| Material for the task |
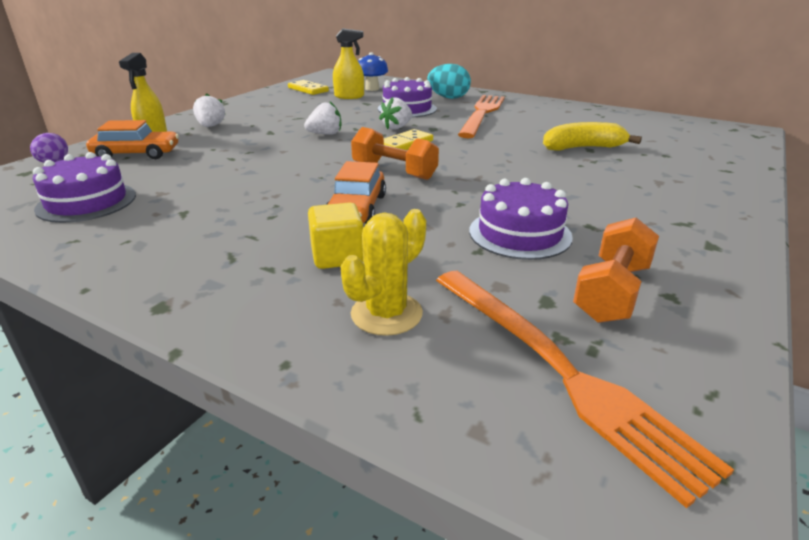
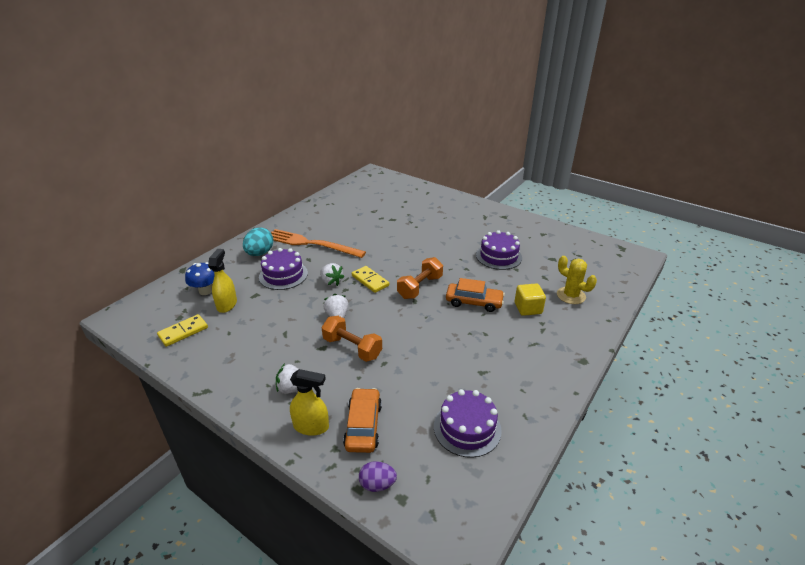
camera: 85 degrees left, 5 degrees up
(559, 370) = (591, 263): orange fork -> none
(582, 148) = (390, 221): yellow banana -> none
(612, 292) = (543, 244): orange dumbbell -> orange dumbbell (352, 348)

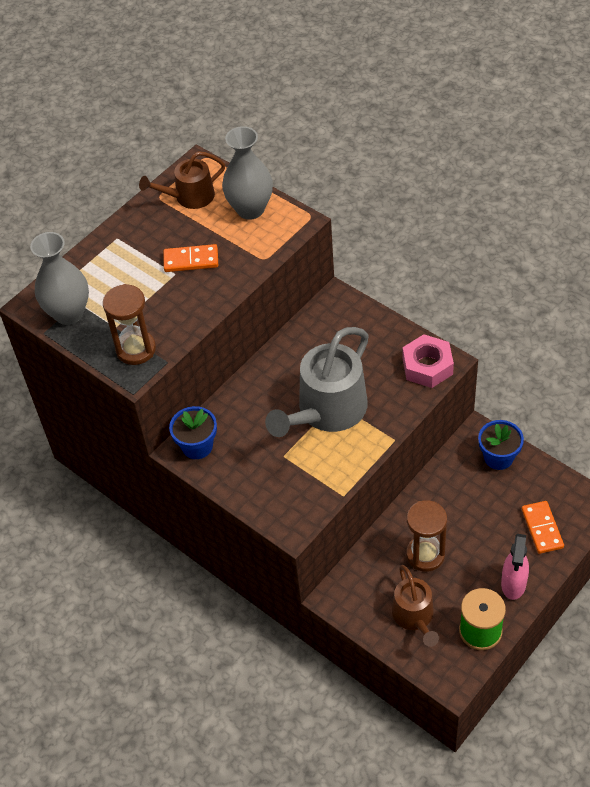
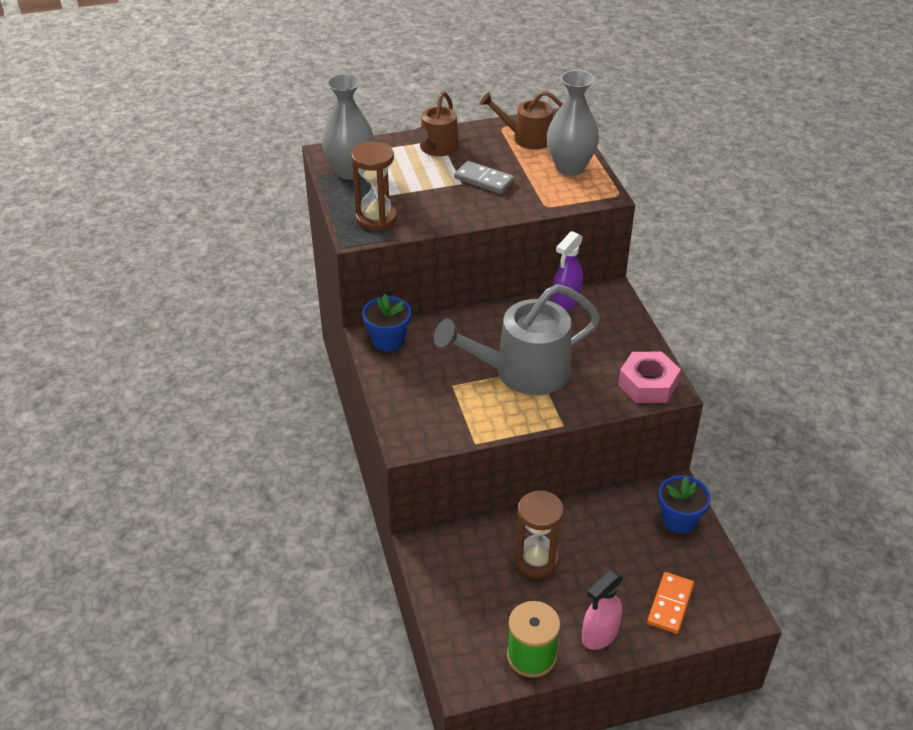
camera: 30 degrees right, 10 degrees down
(191, 260) = (484, 180): orange domino -> grey domino
(308, 327) = (566, 302): none -> purple spray bottle
(414, 617) = (480, 605): brown watering can -> brown watering can (437, 148)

| Exercise objective |
Would you repeat the entries exactly, keeping the images out?

| Solution to the problem |
camera: 85 degrees left, 5 degrees up
(559, 370) = (591, 263): orange fork -> none
(582, 148) = (390, 221): yellow banana -> none
(612, 292) = (543, 244): orange dumbbell -> orange dumbbell (352, 348)

camera: 30 degrees right, 10 degrees down
(191, 260) = (484, 180): orange domino -> grey domino
(308, 327) = (566, 302): none -> purple spray bottle
(414, 617) = (480, 605): brown watering can -> brown watering can (437, 148)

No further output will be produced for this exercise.